──────── Records shown ────────
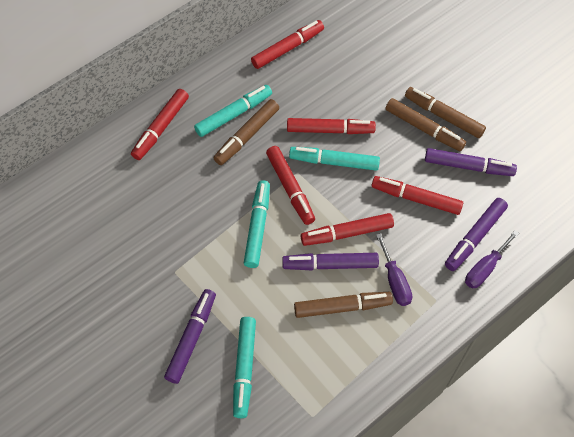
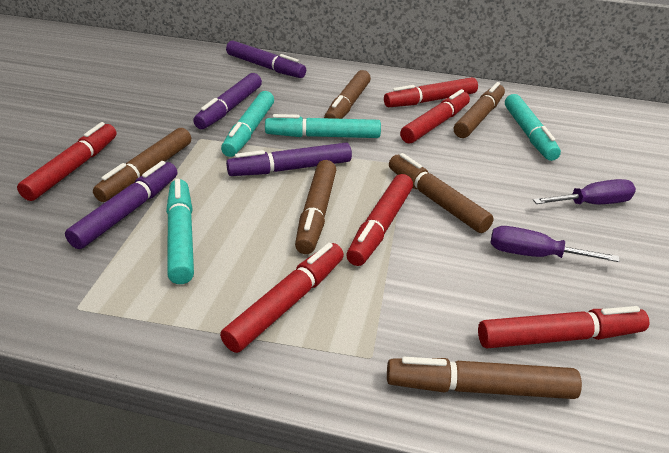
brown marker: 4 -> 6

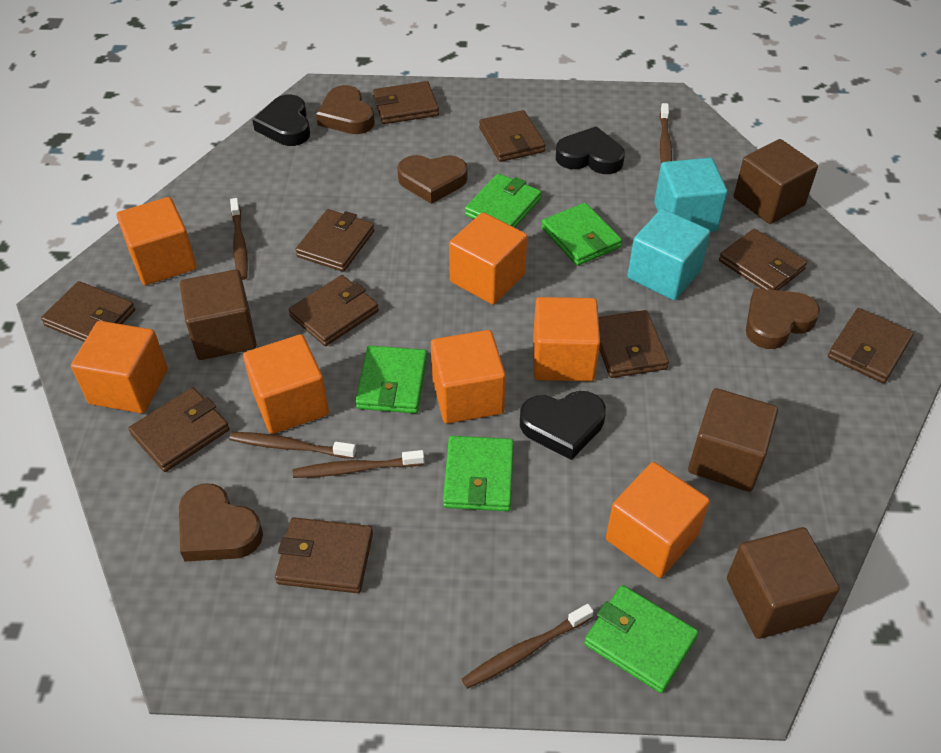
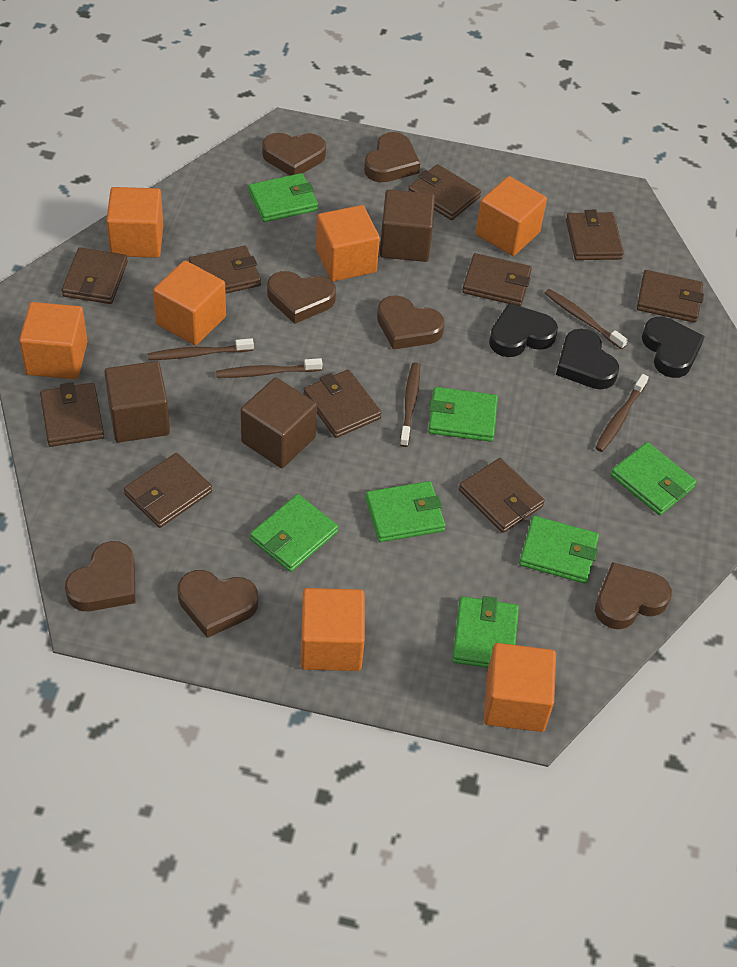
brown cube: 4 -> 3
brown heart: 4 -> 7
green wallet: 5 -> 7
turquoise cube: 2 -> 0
────────
What needs to be done:
Look through the listing, and copy each line that contains the word "brown".

Response area:
brown marker: 4 -> 6
brown cube: 4 -> 3
brown heart: 4 -> 7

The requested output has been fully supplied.